Start of Block
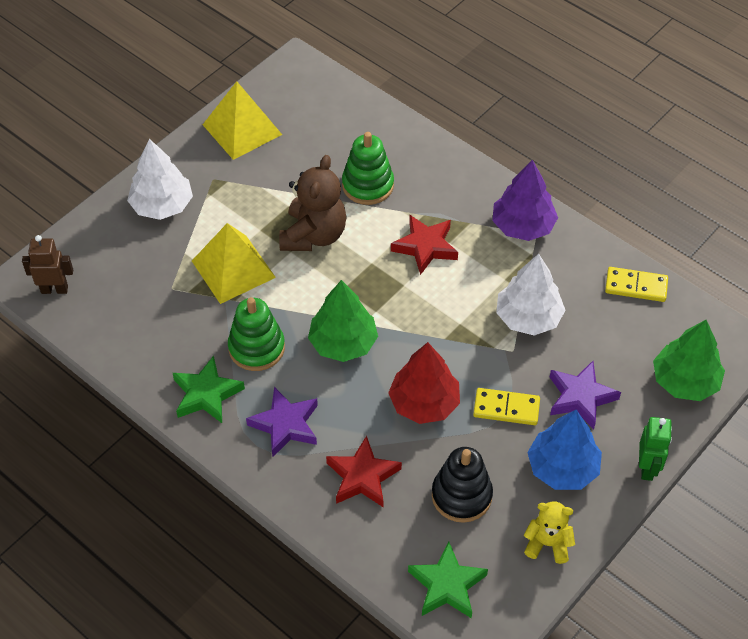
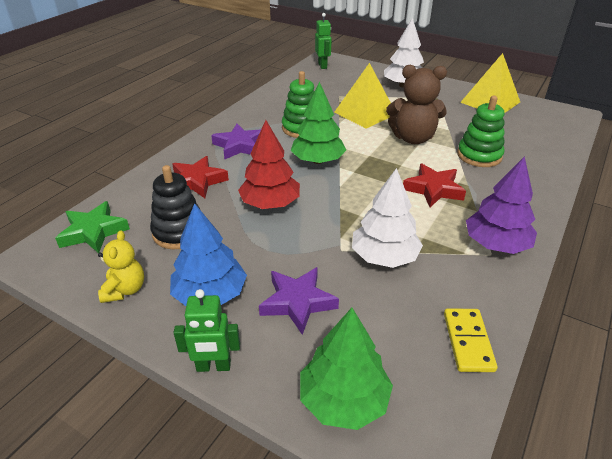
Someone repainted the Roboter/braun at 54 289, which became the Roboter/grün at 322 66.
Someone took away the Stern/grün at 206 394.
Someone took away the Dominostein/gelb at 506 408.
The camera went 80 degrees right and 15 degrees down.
End of Block
- Exercise brief -
Please give all of the data again, exact and free of pictures.

- Solution for this exercise -
Someone repainted the Roboter/braun at 54 289, which became the Roboter/grün at 322 66.
Someone took away the Stern/grün at 206 394.
Someone took away the Dominostein/gelb at 506 408.
The camera went 80 degrees right and 15 degrees down.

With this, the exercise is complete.